## Work request
Of the entries below, restate word for word only the section that runs from the line with "(139, 297) = (337, 184): turquoise" to the line with "(587, 234) = (529, 221): black", counting both ends.

## Recorded information
%%

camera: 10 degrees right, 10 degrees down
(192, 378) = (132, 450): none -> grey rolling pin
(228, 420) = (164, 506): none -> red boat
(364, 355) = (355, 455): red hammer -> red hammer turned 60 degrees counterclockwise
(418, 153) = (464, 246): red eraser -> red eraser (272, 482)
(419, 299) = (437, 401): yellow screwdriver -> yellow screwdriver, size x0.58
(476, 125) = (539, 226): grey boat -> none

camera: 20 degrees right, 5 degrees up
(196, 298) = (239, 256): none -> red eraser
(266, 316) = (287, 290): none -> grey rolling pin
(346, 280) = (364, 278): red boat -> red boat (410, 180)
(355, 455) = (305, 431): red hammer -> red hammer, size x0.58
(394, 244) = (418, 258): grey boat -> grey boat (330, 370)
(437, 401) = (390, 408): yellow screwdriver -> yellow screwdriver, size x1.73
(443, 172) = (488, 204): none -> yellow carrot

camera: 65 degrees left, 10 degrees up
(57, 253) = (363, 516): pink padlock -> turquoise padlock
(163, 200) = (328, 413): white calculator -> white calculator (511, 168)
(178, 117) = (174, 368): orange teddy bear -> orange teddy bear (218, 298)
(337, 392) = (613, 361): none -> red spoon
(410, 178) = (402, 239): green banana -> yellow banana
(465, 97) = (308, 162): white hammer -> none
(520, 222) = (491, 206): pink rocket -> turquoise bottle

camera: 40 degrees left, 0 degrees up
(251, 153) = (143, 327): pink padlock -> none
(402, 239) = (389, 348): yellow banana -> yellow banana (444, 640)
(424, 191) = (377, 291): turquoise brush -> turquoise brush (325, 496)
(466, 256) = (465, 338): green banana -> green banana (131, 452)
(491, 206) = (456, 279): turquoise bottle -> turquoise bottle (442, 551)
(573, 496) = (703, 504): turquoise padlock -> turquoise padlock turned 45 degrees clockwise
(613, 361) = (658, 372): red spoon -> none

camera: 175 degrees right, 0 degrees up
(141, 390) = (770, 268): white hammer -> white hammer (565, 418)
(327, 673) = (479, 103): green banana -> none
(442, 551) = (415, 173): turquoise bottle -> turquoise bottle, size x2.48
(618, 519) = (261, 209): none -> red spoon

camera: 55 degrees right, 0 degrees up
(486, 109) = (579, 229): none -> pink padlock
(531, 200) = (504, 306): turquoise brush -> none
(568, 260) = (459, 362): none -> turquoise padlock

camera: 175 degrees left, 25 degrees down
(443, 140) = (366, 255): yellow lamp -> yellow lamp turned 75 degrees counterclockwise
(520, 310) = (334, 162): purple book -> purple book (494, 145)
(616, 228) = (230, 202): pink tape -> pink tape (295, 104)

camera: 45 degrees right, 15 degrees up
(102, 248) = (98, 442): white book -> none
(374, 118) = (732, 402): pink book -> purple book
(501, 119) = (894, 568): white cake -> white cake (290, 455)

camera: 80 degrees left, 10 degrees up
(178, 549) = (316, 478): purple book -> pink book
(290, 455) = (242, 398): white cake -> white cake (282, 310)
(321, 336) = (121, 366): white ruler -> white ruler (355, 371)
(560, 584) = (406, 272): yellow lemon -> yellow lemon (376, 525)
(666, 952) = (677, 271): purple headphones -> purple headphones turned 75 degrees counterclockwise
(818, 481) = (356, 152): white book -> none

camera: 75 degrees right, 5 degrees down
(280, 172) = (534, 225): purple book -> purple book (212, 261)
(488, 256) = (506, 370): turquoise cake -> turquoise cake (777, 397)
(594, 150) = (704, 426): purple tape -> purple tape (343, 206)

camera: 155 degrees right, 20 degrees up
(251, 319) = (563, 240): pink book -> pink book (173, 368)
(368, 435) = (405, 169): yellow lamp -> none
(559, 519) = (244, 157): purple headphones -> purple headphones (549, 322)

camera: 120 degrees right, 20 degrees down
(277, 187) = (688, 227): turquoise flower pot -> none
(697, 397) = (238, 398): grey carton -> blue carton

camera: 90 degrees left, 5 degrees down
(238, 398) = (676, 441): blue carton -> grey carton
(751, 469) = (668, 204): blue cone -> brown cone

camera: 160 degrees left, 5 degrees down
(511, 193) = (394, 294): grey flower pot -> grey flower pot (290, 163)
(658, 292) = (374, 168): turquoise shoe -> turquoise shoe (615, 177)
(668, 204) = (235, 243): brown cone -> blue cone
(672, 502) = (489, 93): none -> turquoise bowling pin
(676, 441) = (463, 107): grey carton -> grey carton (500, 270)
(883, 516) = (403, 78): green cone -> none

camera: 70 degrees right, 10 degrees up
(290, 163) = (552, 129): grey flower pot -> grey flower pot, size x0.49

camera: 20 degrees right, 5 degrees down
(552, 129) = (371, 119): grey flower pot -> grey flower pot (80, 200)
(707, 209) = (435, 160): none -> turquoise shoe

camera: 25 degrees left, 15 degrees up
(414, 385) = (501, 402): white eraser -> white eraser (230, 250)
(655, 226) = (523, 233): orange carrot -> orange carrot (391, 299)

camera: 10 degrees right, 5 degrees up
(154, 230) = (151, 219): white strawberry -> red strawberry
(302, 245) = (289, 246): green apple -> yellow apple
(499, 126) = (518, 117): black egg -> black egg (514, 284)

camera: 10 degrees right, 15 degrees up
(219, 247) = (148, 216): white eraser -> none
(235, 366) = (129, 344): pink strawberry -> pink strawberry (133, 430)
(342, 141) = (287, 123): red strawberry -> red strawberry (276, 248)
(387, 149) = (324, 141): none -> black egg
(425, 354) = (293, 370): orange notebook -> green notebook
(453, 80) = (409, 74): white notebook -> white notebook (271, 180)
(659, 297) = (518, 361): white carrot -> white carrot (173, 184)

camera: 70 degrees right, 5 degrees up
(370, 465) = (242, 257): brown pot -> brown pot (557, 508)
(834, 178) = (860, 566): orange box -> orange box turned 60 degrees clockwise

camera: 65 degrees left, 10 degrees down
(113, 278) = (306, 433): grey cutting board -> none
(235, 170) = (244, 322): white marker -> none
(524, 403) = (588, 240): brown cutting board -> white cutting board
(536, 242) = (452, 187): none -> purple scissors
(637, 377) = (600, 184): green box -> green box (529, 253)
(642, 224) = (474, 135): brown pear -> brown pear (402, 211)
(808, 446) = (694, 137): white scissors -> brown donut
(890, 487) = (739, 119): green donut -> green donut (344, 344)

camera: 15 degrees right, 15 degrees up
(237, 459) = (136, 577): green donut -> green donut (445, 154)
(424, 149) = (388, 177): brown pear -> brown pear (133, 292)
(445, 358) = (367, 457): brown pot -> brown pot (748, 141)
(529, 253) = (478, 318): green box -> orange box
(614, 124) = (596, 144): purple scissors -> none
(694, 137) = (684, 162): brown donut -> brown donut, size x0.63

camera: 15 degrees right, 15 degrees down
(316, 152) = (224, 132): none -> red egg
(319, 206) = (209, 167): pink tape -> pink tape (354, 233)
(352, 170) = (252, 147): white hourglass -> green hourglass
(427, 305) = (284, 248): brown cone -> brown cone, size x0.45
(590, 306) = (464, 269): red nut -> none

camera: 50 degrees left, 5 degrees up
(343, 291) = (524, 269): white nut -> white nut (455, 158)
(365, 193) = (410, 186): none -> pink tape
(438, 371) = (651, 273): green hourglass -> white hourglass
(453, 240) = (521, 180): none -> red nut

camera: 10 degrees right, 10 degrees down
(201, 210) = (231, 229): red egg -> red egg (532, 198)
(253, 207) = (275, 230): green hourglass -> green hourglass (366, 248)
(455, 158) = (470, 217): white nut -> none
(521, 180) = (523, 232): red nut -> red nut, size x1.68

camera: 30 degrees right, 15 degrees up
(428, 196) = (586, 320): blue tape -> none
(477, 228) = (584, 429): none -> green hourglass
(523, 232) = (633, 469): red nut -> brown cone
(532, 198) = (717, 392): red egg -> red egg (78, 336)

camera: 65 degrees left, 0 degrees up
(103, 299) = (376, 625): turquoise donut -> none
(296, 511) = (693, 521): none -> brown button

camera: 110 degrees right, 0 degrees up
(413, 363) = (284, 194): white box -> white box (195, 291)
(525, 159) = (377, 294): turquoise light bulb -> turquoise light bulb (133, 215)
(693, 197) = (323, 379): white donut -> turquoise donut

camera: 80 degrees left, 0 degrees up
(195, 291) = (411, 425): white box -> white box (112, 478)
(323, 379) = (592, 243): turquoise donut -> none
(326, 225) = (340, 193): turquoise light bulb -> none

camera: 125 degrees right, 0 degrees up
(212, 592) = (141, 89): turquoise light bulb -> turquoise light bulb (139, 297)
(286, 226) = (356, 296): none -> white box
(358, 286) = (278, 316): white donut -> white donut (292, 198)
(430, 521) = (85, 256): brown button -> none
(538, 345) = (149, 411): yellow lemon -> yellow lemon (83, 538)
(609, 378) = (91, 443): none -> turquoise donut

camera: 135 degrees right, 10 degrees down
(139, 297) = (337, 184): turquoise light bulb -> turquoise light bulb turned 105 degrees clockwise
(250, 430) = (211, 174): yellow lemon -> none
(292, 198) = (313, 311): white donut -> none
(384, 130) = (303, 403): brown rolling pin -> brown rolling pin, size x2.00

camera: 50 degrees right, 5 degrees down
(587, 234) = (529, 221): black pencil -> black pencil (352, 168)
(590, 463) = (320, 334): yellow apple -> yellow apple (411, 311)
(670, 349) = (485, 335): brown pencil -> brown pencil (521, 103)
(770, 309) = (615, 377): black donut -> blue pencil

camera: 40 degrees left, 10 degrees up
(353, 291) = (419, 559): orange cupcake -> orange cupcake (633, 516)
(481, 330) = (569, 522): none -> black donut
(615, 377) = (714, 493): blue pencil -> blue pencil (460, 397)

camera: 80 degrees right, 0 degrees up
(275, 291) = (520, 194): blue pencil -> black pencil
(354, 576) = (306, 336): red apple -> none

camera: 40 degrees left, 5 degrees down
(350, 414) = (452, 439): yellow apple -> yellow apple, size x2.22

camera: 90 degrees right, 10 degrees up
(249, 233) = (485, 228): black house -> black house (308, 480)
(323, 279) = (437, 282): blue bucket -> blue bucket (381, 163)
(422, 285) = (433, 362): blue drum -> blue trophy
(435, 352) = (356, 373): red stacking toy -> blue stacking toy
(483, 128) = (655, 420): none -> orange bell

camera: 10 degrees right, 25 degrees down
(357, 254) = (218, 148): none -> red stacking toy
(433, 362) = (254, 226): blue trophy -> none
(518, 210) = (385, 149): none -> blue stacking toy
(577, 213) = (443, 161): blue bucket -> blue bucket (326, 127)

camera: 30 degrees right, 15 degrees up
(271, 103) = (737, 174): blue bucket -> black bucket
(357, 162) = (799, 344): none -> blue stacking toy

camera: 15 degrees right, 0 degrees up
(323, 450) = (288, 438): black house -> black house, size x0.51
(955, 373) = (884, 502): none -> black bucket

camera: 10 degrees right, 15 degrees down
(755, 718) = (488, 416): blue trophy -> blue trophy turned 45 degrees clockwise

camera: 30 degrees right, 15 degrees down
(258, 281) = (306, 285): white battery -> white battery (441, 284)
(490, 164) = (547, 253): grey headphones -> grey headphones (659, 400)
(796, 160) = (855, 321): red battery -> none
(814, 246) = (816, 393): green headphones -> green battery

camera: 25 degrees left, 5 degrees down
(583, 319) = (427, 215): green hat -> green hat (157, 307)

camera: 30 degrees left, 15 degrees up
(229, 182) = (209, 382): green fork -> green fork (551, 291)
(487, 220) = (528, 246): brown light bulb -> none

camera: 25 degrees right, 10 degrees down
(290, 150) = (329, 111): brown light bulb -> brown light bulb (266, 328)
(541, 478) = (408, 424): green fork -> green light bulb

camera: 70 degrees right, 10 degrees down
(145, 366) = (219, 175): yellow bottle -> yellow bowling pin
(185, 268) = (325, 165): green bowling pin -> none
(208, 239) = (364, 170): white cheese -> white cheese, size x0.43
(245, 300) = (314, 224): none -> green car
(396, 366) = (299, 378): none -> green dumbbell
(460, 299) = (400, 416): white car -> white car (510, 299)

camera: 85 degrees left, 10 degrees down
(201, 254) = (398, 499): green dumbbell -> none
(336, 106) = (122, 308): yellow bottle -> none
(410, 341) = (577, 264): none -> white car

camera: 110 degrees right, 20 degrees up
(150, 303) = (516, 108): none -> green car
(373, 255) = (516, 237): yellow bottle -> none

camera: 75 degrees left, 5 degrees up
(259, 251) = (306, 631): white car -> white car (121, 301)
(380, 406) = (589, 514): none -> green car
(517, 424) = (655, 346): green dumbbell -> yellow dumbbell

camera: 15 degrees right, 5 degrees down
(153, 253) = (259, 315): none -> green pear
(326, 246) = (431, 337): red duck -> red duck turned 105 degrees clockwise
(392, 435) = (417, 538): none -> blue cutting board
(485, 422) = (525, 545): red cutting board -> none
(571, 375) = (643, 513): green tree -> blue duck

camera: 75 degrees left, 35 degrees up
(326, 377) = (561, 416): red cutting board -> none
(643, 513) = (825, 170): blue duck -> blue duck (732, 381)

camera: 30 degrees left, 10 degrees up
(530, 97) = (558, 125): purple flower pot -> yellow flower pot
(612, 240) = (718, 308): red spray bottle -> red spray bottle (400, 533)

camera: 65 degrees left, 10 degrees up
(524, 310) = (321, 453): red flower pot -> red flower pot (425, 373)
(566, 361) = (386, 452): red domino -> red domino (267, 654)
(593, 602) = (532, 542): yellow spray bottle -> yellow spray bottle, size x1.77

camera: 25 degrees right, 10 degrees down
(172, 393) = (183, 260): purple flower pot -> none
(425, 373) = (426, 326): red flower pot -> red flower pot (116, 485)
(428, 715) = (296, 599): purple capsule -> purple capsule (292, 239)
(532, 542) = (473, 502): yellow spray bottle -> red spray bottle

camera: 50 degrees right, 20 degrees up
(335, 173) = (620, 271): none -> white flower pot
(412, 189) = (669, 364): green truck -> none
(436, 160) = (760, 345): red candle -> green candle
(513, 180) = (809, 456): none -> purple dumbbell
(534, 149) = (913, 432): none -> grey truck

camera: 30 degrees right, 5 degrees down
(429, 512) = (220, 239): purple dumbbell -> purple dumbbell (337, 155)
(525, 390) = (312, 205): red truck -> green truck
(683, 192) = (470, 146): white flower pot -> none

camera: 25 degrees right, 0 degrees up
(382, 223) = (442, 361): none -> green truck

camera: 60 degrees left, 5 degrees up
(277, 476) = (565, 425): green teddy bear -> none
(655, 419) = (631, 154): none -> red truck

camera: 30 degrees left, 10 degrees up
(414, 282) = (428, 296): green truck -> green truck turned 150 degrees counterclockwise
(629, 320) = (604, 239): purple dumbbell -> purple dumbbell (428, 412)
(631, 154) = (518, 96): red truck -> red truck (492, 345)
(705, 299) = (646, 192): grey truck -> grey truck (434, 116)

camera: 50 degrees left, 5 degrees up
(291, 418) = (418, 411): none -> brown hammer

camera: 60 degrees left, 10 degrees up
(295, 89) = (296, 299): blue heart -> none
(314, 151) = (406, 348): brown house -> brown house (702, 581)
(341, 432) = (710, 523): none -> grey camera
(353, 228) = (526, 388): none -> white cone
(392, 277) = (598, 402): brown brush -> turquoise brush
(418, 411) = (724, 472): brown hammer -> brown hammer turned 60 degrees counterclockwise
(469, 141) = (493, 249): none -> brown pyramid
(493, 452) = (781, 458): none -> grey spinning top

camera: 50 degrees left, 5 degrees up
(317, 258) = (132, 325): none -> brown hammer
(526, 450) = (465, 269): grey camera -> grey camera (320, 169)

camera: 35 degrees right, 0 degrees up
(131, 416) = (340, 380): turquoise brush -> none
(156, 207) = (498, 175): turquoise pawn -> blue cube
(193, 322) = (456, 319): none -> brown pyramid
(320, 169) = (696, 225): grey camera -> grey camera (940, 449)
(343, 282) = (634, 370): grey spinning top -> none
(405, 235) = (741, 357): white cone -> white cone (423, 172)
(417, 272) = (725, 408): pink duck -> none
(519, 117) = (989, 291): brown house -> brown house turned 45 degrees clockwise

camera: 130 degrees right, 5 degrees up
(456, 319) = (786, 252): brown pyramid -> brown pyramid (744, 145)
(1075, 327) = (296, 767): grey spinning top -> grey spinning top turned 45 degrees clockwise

%%

## The completed task
(139, 297) = (337, 184): turquoise light bulb -> turquoise light bulb turned 105 degrees clockwise
(250, 430) = (211, 174): yellow lemon -> none
(292, 198) = (313, 311): white donut -> none
(384, 130) = (303, 403): brown rolling pin -> brown rolling pin, size x2.00

camera: 50 degrees right, 5 degrees down
(587, 234) = (529, 221): black pencil -> black pencil (352, 168)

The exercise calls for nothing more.